Input rows:
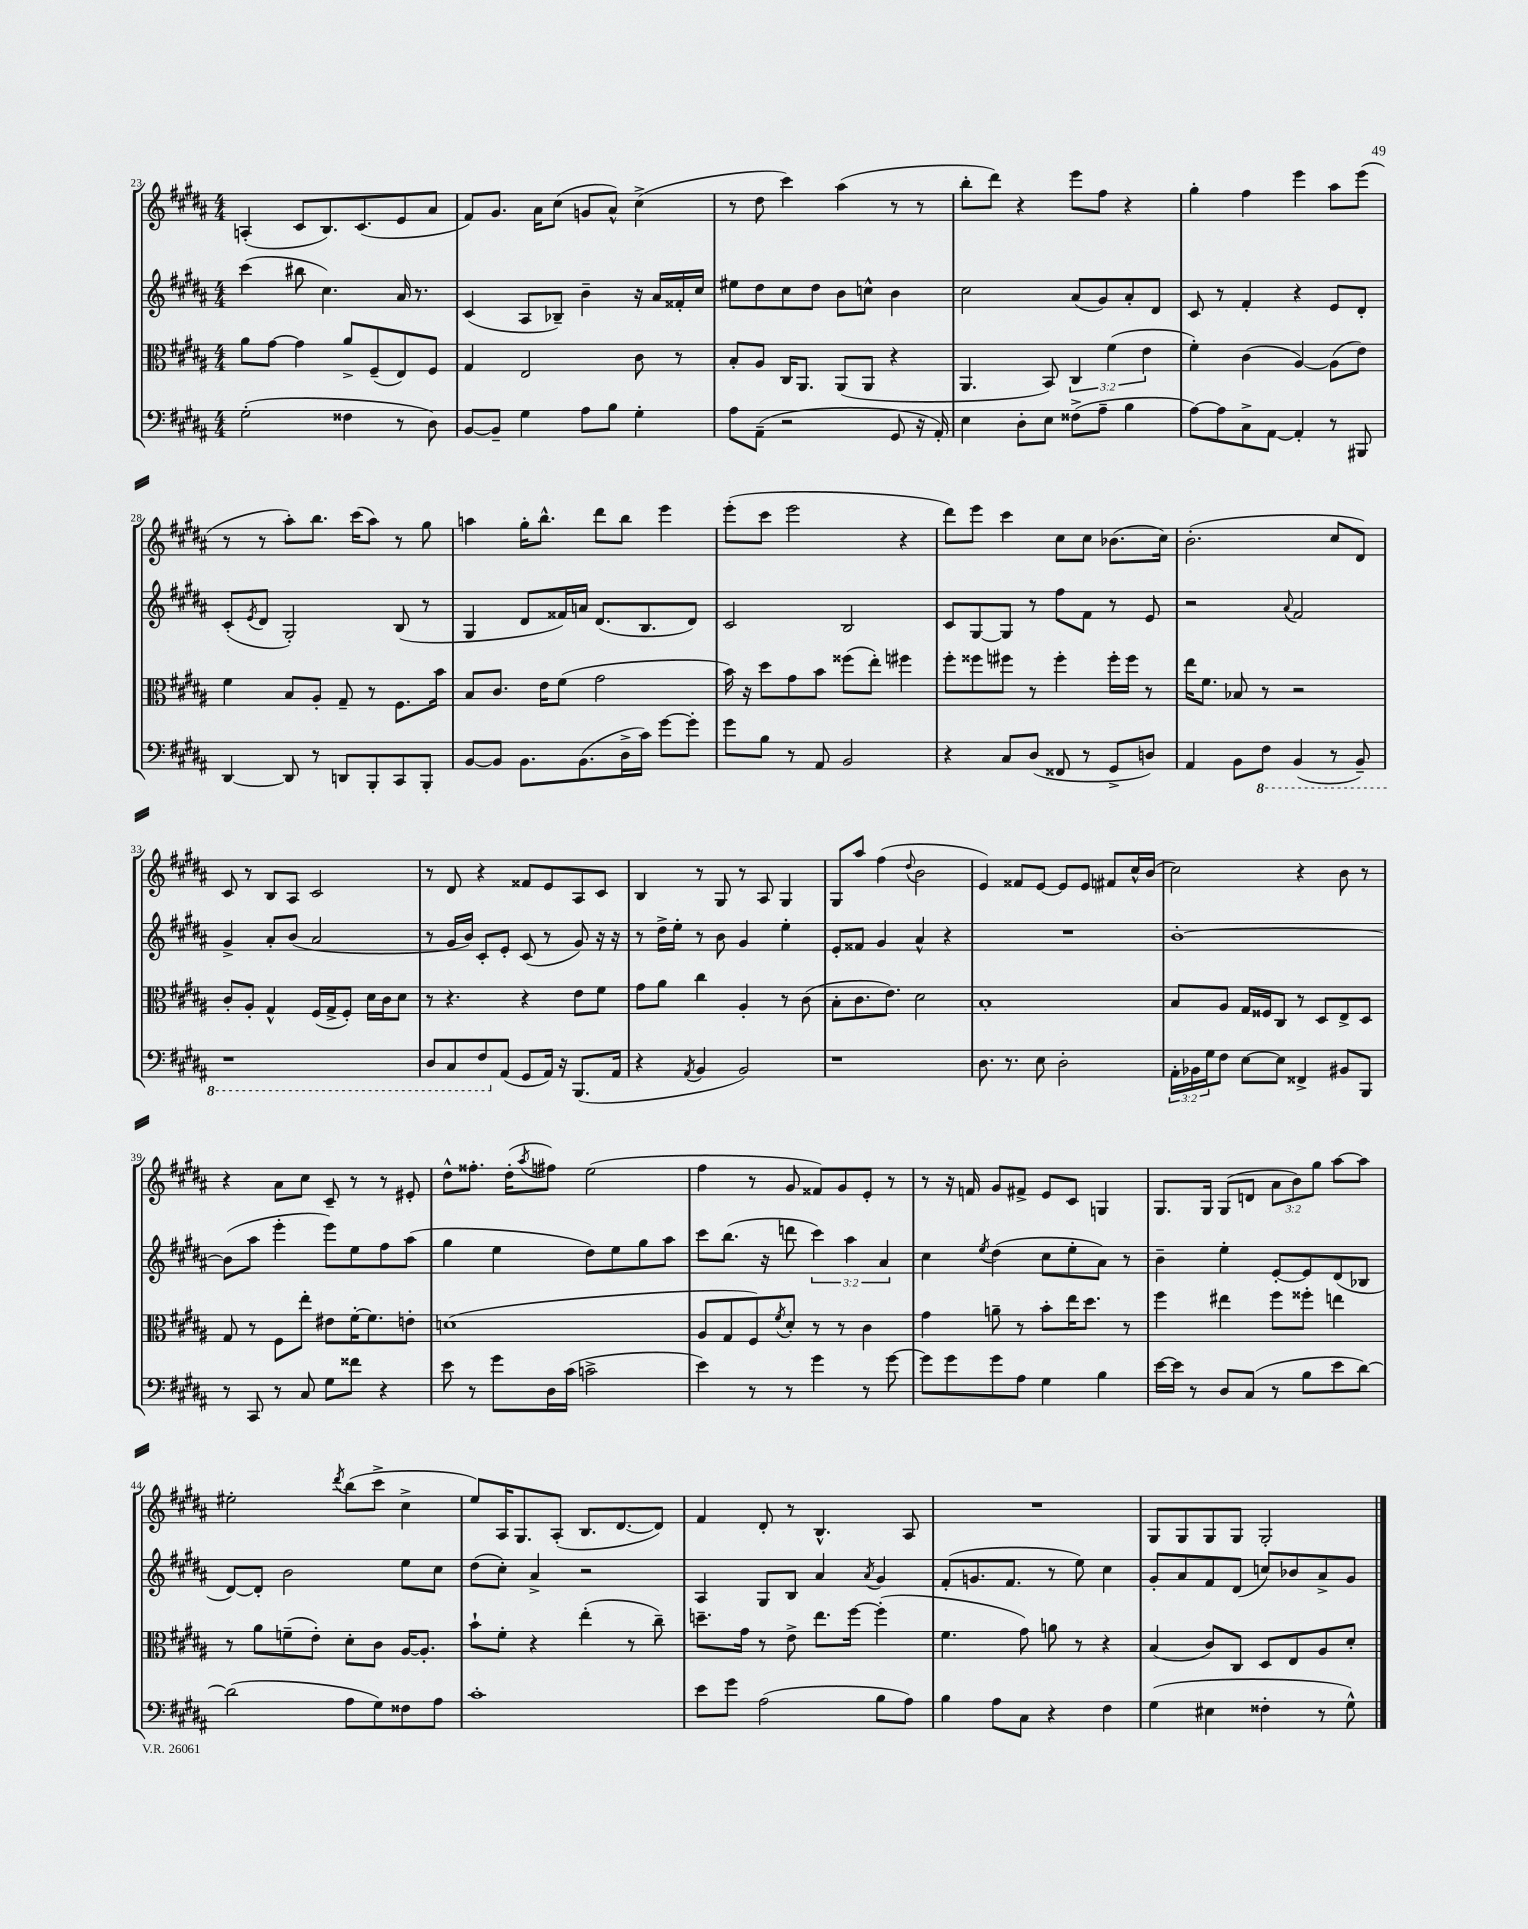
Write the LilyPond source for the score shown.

<<
\new StaffGroup <<
\new Staff = "s0" {
    \clef treble \key b \major \numericTimeSignature \time 4/4 \override Staff.TupletNumber.text = #tuplet-number::calc-fraction-text
    a4-.( cis'8 b8.) cis'8.( e'8 ais'8 |
    fis'8) gis'8. ais'16 cis''8( g'8 ais'8-^) cis''4->( |
    r8 dis''8 cis'''4) ais''4( r8 r8 |
    b''8-. dis'''8) r4 e'''8 fis''8 r4 |
    gis''4-. fis''4 e'''4 ais''8 e'''8( |
    r8 r8 ais''8-.) b''8. cis'''16( ais''8) r8 gis''8 |
    a''4 gis''16-. b''8.-^ dis'''8 b''8 e'''4 |
    e'''8-.( cis'''8 e'''2 r4 |
    dis'''8) e'''8 cis'''4 cis''8 cis''8 bes'8.( cis''16) |
    b'2.-.( cis''8 dis'8) |
    cis'8 r8 b8 ais8 cis'2 |
    r8 dis'8 r4 fisis'8 e'8 ais8 cis'8 |
    b4 r8 gis8 r8 ais8 gis4 |
    gis8 ais''8 fis''4( \appoggiatura { dis''8 } b'2 |
    e'4) fisis'8 e'8~ e'8 e'8 fis'8 cis''16-^ b'16( |
    cis''2) r4 b'8 r8 |
    r4 ais'8 cis''8 cis'8-- r8 r8 eis'8-. |
    dis''8-^ fisis''8.-. dis''16-.( \acciaccatura { ais''8 } fis''8) e''2( |
    fis''4 r8 gis'8 fisis'8) gis'8 e'8-. r8 |
    r8 r16 f'16 gis'8 fis'8-> e'8 cis'8 g4 |
    gis8. gis16 gis8( d'8 \tuplet 3/2 { ais'8 b'8) gis''8 } ais''8~ ais''8 |
    eis''2-. \acciaccatura { dis'''8 } b''8( cis'''8-> cis''4-> |
    e''8) ais16 gis8. ais8-.( b8. dis'8.~ dis'8) |
    fis'4 dis'8-. r8 b4.-^ ais8 |
    R1 |
    gis8 gis8 gis8 gis8 gis2-. \bar "|." |
}
\new Staff = "s1" {
    \clef treble \key b \major \numericTimeSignature \time 4/4 \override Staff.TupletNumber.text = #tuplet-number::calc-fraction-text
    cis'''4( bis''8 cis''4.) ais'16 r8. |
    cis'4( ais8 bes8--) b'4-- r16 ais'16 fisis'16-. cis''16 |
    eis''8 dis''8 cis''8 dis''8 b'8 c''8-^ b'4 |
    cis''2 ais'8( gis'8) ais'8-. dis'8 |
    cis'8 r8 fis'4-. r4 e'8 dis'8-. |
    cis'8-.( \acciaccatura { e'8 } dis'8 gis2-.) b8( r8 |
    gis4 dis'8 fisis'16) a'16 dis'8.( b8. dis'8) |
    cis'2 b2 |
    cis'8 gis8~ gis8 r8 fis''8 fis'8 r8 e'8 |
    r2 \appoggiatura { ais'8 } fis'2 |
    gis'4-> ais'8-. b'8( ais'2 |
    r8 gis'16 b'16) cis'8-. e'8-. cis'8( r8 gis'8) r16 r16 |
    r8 dis''16-> e''16-. r8 b'8 gis'4 e''4-. |
    e'8-. fisis'8 gis'4 ais'4-^ r4 |
    R1 |
    b'1~-. |
    b'8( ais''8 e'''4-. e'''8) e''8 fis''8 ais''8( |
    gis''4 e''4 dis''8) e''8 gis''8 ais''8 |
    cis'''8 b''8.( r16 d'''8 \tuplet 3/2 { cis'''4) ais''4 ais'4 } |
    cis''4 \acciaccatura { e''8 } dis''4( cis''8 e''8-. ais'8) r8 |
    b'4-- e''4-. e'8~-. e'8 dis'8( bes8 |
    dis'8~) dis'8-. b'2 e''8 cis''8 |
    dis''8( cis''8-.) ais'4-> r2 |
    ais4 gis8 b8 ais'4 \acciaccatura { ais'8 } gis'4 |
    fis'8-.( g'8. fis'8. r8 e''8) cis''4 |
    gis'8-. ais'8 fis'8 dis'8( c''8) bes'8 ais'8-> gis'8 \bar "|." |
}
\new Staff = "s2" {
    \clef alto \key b \major \numericTimeSignature \time 4/4 \override Staff.TupletNumber.text = #tuplet-number::calc-fraction-text
    ais'8 gis'8~ gis'4 ais'8-> fis8--( e8) fis8 |
    gis4 e2 cis'8 r8 |
    b8-. ais8 cis16 ais,8. ais,8( ais,8 r4 |
    ais,4. b,8) \tuplet 3/2 { cis4 fis'4( e'4 } |
    fis'4-.) cis'4( ais4~) ais8( e'8) |
    fis'4 b8 ais8-. gis8-- r8 fis8. b'16 |
    b8 cis'8. e'16 fis'8( gis'2 |
    b'16) r16 dis''8 gis'8 b'8 fisis''8( e''8-.) fis''4 |
    fis''8-. fisis''8 fis''8 r8 fis''4-. fis''16-. fis''16 r8 |
    e''16 fis'8. bes8 r8 r2 |
    cis'8-. ais8-. gis4-^ fis16( gis16-> fis8-.) dis'16 cis'16 dis'8 |
    r8 r4. r4 e'8 fis'8 |
    gis'8 ais'8 cis''4 ais4-. r8 cis'8( |
    b8-. cis'8. e'8.) dis'2 |
    b1-. |
    b8 ais8 gis16 fisis16 cis8 r8 dis8 e8-> dis8 |
    gis8 r8 fis8 e''8-. eis'8 fis'16~-. fis'8. e'8-. |
    d'1( |
    ais8 gis8 fis8) \acciaccatura { fis'8 } dis'8-. r8 r8 cis'4 |
    gis'4 a'8-- r8 b'8-. e''16 dis''8. r8 |
    fis''4 eis''4 fis''8 fisis''8-. e''4 |
    r8 ais'8 f'8--( e'8-.) dis'8-. cis'8 ais16~ ais8.-. |
    b'8-! fis'8-. r4 e''4-.( r8 cis''8--) |
    d''8.-- gis'16 r8 e'8-> e''8. fis''16~ fis''4-.( |
    fis'4. gis'8) a'8 r8 r4 |
    b4( cis'8) cis8 dis8 e8 ais8 dis'8-. \bar "|." |
}
\new Staff = "s3" {
    \clef bass \key b \major \numericTimeSignature \time 4/4 \override Staff.TupletNumber.text = #tuplet-number::calc-fraction-text
    gis2-.( fisis4 r8 dis8) |
    b,8~ b,8-- gis4 ais8 b8 gis4-. |
    ais8 ais,8--( r2 gis,8 r16 ais,16-.) |
    e4 dis8-. e8 fisis8->( ais8-- b4 |
    ais8~) ais8 cis8-> ais,8~ ais,4-. r8 bis,,8 |
    dis,4~ dis,8 r8 d,8 b,,8-. cis,8 b,,8-. |
    b,8~ b,8 b,8. b,8.( dis16-> cis'16) gis'8~ gis'8-. |
    gis'8 b8 r8 ais,8 b,2 |
    r4 cis8 dis8( fisis,8 r8 gis,8-> d8) |
    ais,4 b,8 \ottava #-1 fis,8 b,,4( r8 b,,8--) |
    r1 |
    dis,8 cis,8 fis,8 \ottava #0 ais,8( gis,8 ais,16) r16 b,,8.( ais,16 |
    r4 \acciaccatura { ais,8 } b,4 b,2) |
    r1 |
    dis8. r8. e8 dis2-. |
    \tuplet 3/2 { ais,16-. bes,16 gis16 } fis8 e8~ e8 fisis,4-> bis,8 b,,8 |
    r8 cis,8 r8 cis8 gis8 fisis'8 r4 |
    e'8 r8 gis'8 dis16 cis'16( c'2-> |
    e'4) r8 r8 gis'4 r8 gis'8~ |
    gis'8 gis'8 gis'8 ais8 gis4 b4 |
    e'16~ e'16 r8 dis8 cis8( r8 b8 e'8 dis'8~) |
    dis'2( ais8 gis8) fisis8 ais8 |
    cis'1-. |
    e'8 gis'8 ais2( b8 ais8) |
    b4 ais8 cis8 r4 fis4 |
    gis4( eis4 fisis4-. r8 gis8-^) \bar "|." |
}
>>
>>
\layout { \context { \Score currentBarNumber = #23 } }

Objective:
Pull out every line of the data that contains the string "appoggiatura", and treat uppercase and lowercase as different.

Correct output:
    gis8 ais''8 fis''4( \appoggiatura { dis''8 } b'2 |
    r2 \appoggiatura { ais'8 } fis'2 |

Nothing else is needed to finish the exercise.